━━━ Source material
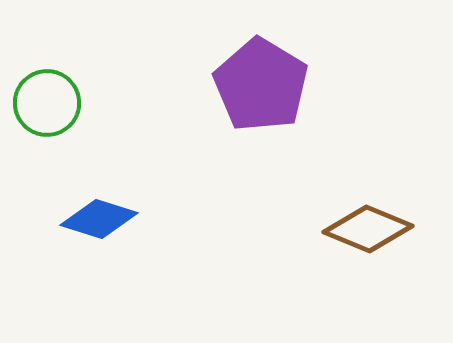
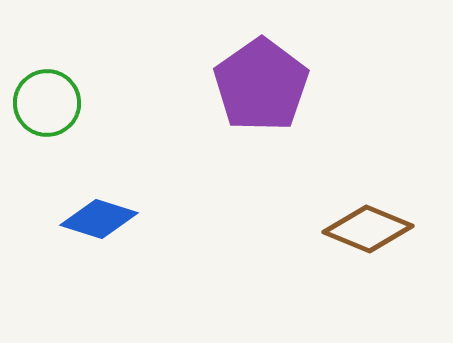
purple pentagon: rotated 6 degrees clockwise
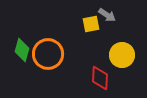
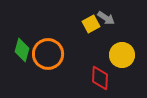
gray arrow: moved 1 px left, 3 px down
yellow square: rotated 18 degrees counterclockwise
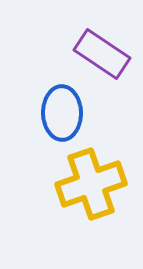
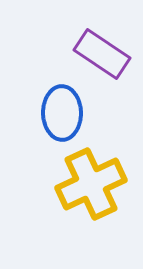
yellow cross: rotated 6 degrees counterclockwise
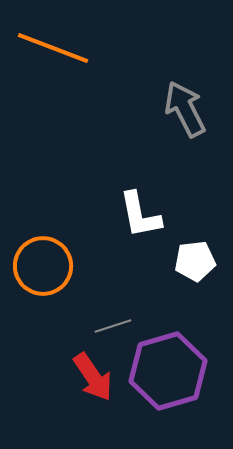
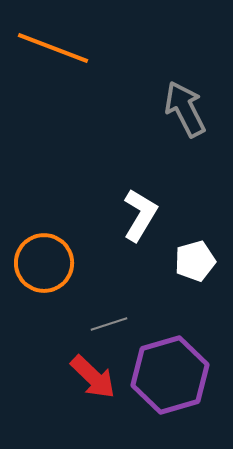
white L-shape: rotated 138 degrees counterclockwise
white pentagon: rotated 9 degrees counterclockwise
orange circle: moved 1 px right, 3 px up
gray line: moved 4 px left, 2 px up
purple hexagon: moved 2 px right, 4 px down
red arrow: rotated 12 degrees counterclockwise
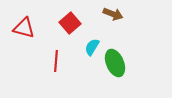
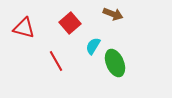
cyan semicircle: moved 1 px right, 1 px up
red line: rotated 35 degrees counterclockwise
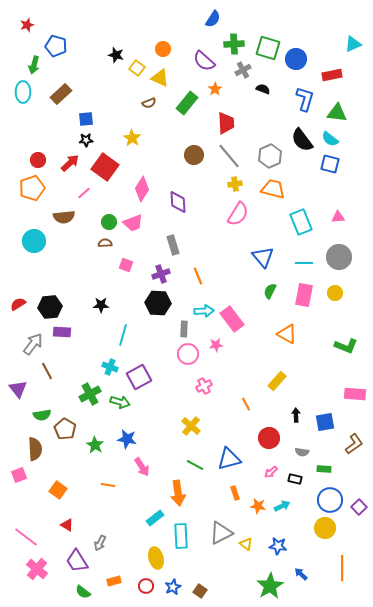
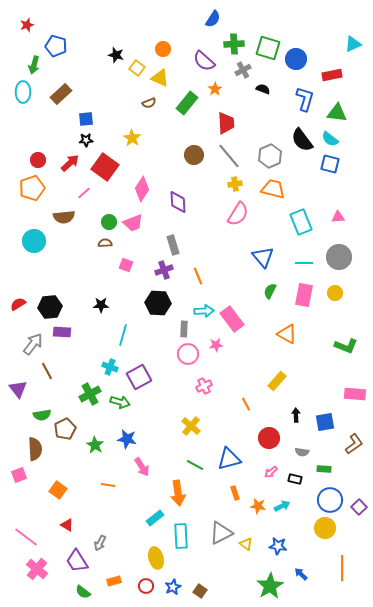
purple cross at (161, 274): moved 3 px right, 4 px up
brown pentagon at (65, 429): rotated 15 degrees clockwise
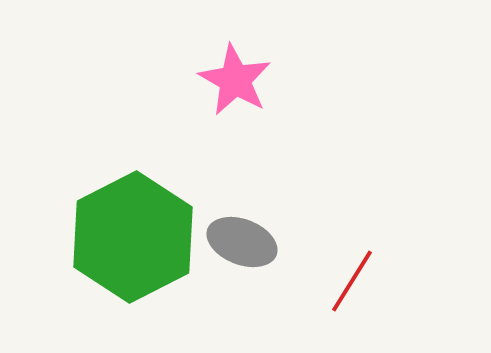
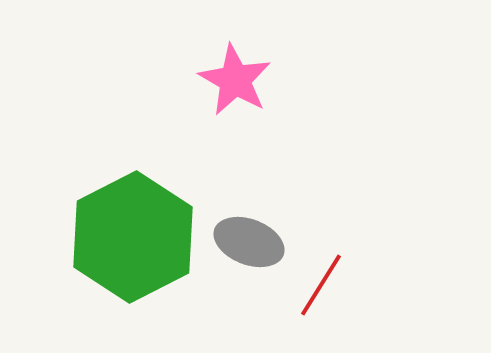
gray ellipse: moved 7 px right
red line: moved 31 px left, 4 px down
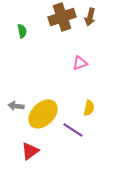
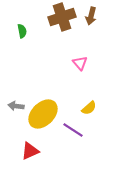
brown arrow: moved 1 px right, 1 px up
pink triangle: rotated 49 degrees counterclockwise
yellow semicircle: rotated 35 degrees clockwise
red triangle: rotated 12 degrees clockwise
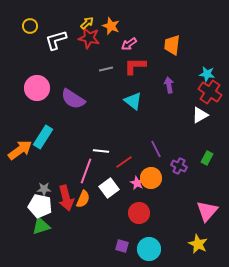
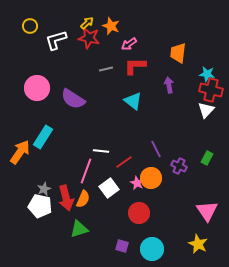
orange trapezoid: moved 6 px right, 8 px down
red cross: moved 1 px right, 2 px up; rotated 20 degrees counterclockwise
white triangle: moved 6 px right, 5 px up; rotated 18 degrees counterclockwise
orange arrow: moved 2 px down; rotated 20 degrees counterclockwise
gray star: rotated 24 degrees counterclockwise
pink triangle: rotated 15 degrees counterclockwise
green triangle: moved 38 px right, 3 px down
cyan circle: moved 3 px right
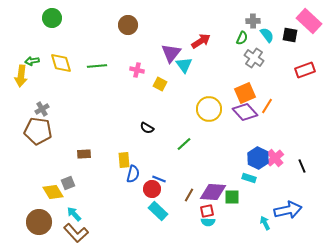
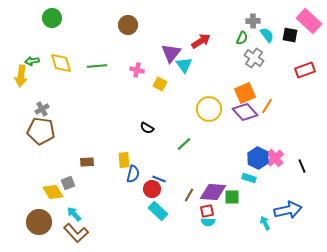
brown pentagon at (38, 131): moved 3 px right
brown rectangle at (84, 154): moved 3 px right, 8 px down
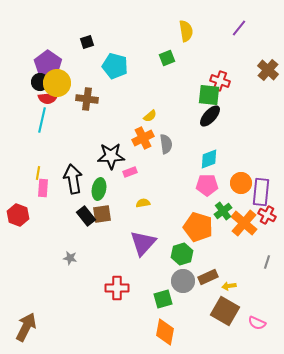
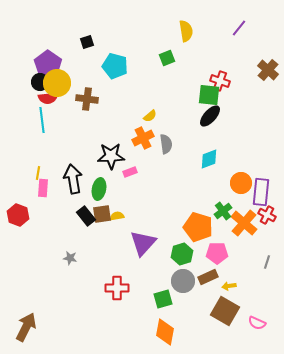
cyan line at (42, 120): rotated 20 degrees counterclockwise
pink pentagon at (207, 185): moved 10 px right, 68 px down
yellow semicircle at (143, 203): moved 26 px left, 13 px down
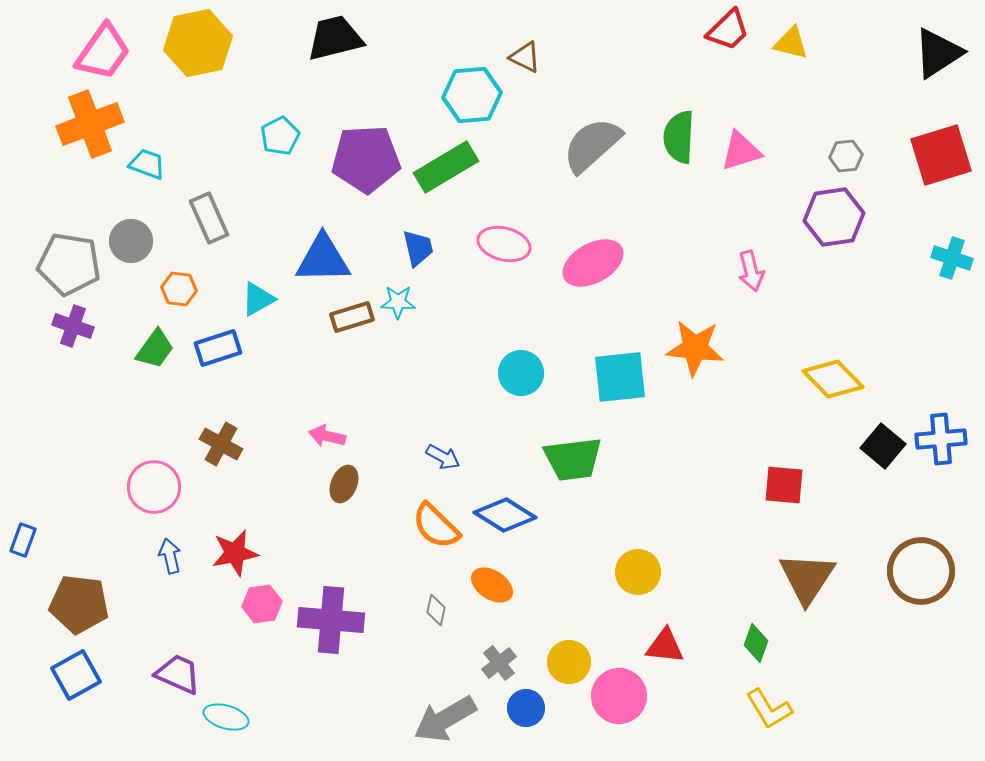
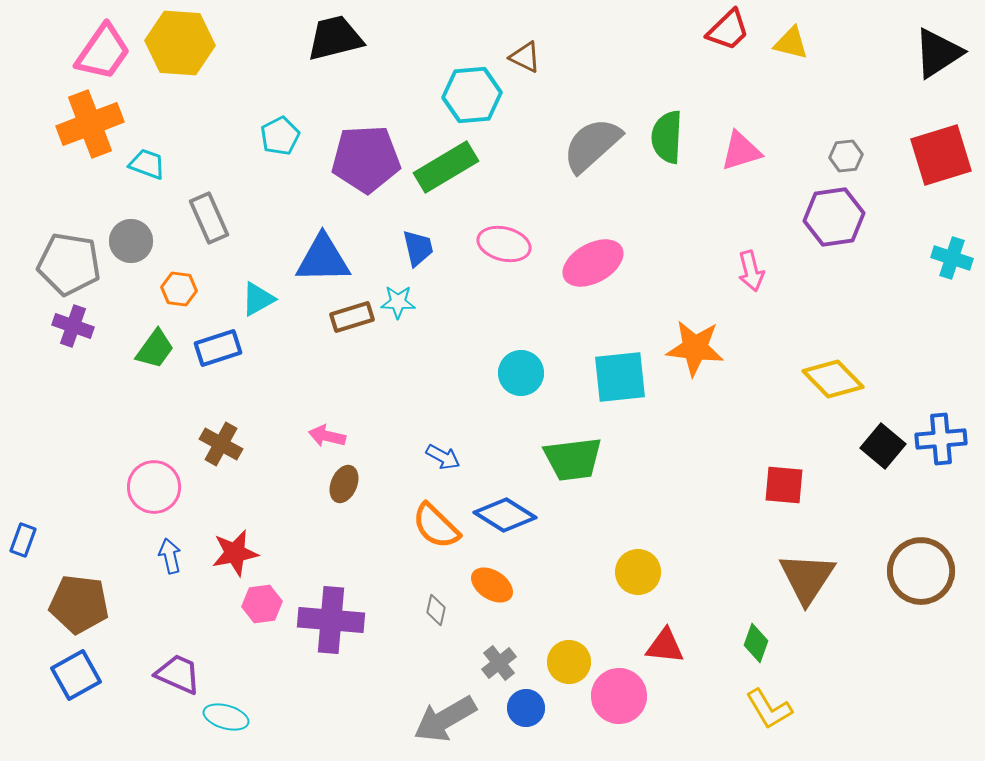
yellow hexagon at (198, 43): moved 18 px left; rotated 16 degrees clockwise
green semicircle at (679, 137): moved 12 px left
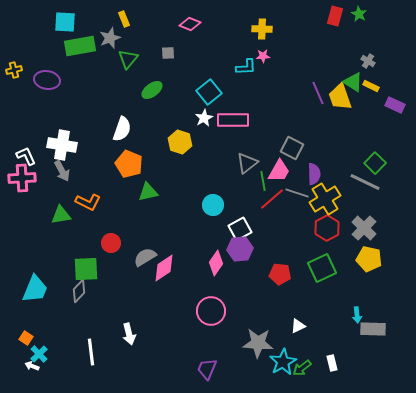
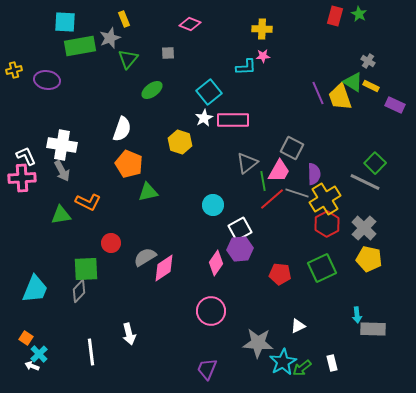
red hexagon at (327, 228): moved 4 px up
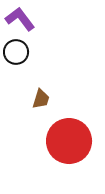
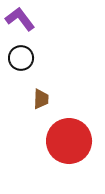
black circle: moved 5 px right, 6 px down
brown trapezoid: rotated 15 degrees counterclockwise
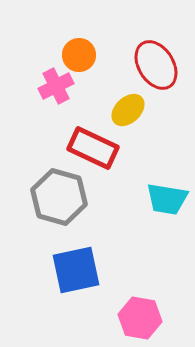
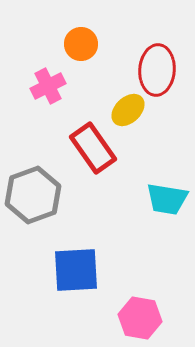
orange circle: moved 2 px right, 11 px up
red ellipse: moved 1 px right, 5 px down; rotated 36 degrees clockwise
pink cross: moved 8 px left
red rectangle: rotated 30 degrees clockwise
gray hexagon: moved 26 px left, 2 px up; rotated 24 degrees clockwise
blue square: rotated 9 degrees clockwise
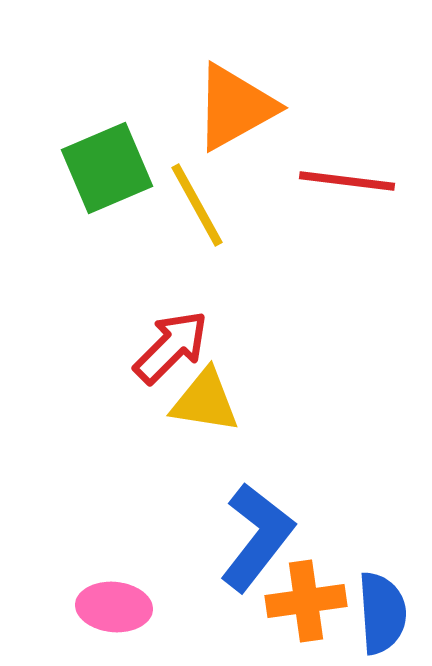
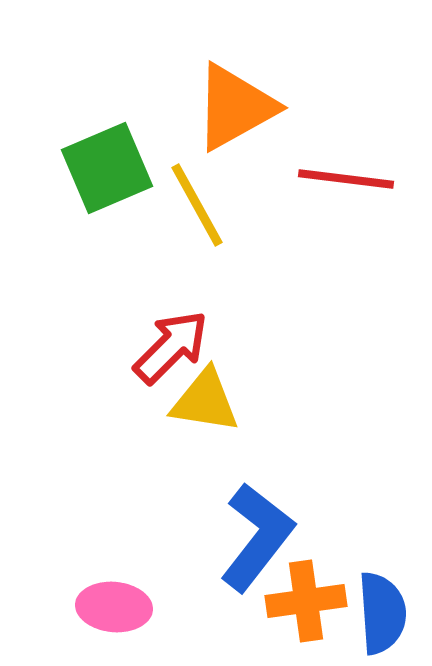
red line: moved 1 px left, 2 px up
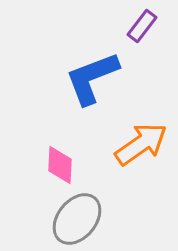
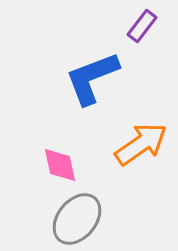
pink diamond: rotated 15 degrees counterclockwise
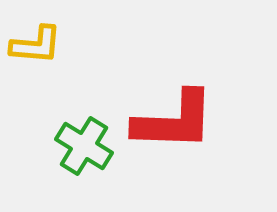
━━━━━━
Copy out the data above exactly, except the pictures.

purple pentagon: rotated 6 degrees clockwise
gray arrow: moved 1 px left, 3 px down
yellow square: rotated 18 degrees counterclockwise
yellow cross: rotated 6 degrees counterclockwise
white L-shape: rotated 138 degrees counterclockwise
white pentagon: rotated 9 degrees counterclockwise
orange circle: moved 1 px right, 3 px up
gray line: moved 4 px left, 2 px up
purple hexagon: moved 2 px right, 4 px down
red arrow: rotated 12 degrees counterclockwise
cyan semicircle: moved 1 px right, 1 px up
red line: rotated 35 degrees counterclockwise
purple cross at (161, 274): moved 3 px right, 4 px up
brown pentagon at (65, 429): rotated 15 degrees clockwise
gray ellipse: moved 7 px right
red line: moved 31 px left, 4 px down
brown arrow: moved 1 px right, 1 px up
pink triangle: rotated 49 degrees counterclockwise
yellow semicircle: rotated 35 degrees clockwise
red triangle: rotated 12 degrees clockwise
orange trapezoid: moved 6 px right, 8 px down
red cross: moved 1 px right, 2 px up; rotated 20 degrees counterclockwise
white triangle: moved 6 px right, 5 px up; rotated 18 degrees counterclockwise
orange arrow: moved 2 px down; rotated 20 degrees counterclockwise
gray star: rotated 24 degrees counterclockwise
pink triangle: rotated 15 degrees counterclockwise
green triangle: moved 38 px right, 3 px down
cyan circle: moved 3 px right
brown pentagon at (38, 131): moved 3 px right
brown rectangle at (84, 154): moved 3 px right, 8 px down
cyan line at (42, 120): rotated 20 degrees counterclockwise
pink pentagon at (207, 185): moved 10 px right, 68 px down
yellow semicircle at (143, 203): moved 26 px left, 13 px down
yellow hexagon at (198, 43): moved 18 px left; rotated 16 degrees clockwise
green semicircle at (679, 137): moved 12 px left
red hexagon at (327, 228): moved 4 px up
black circle: moved 5 px right, 6 px down
brown trapezoid: rotated 15 degrees counterclockwise
orange circle: moved 2 px right, 11 px up
red ellipse: moved 1 px right, 5 px down; rotated 36 degrees clockwise
pink cross: moved 8 px left
red rectangle: rotated 30 degrees clockwise
gray hexagon: moved 26 px left, 2 px up; rotated 24 degrees clockwise
blue square: rotated 9 degrees clockwise
red line: moved 1 px left, 2 px up
pink diamond: rotated 15 degrees counterclockwise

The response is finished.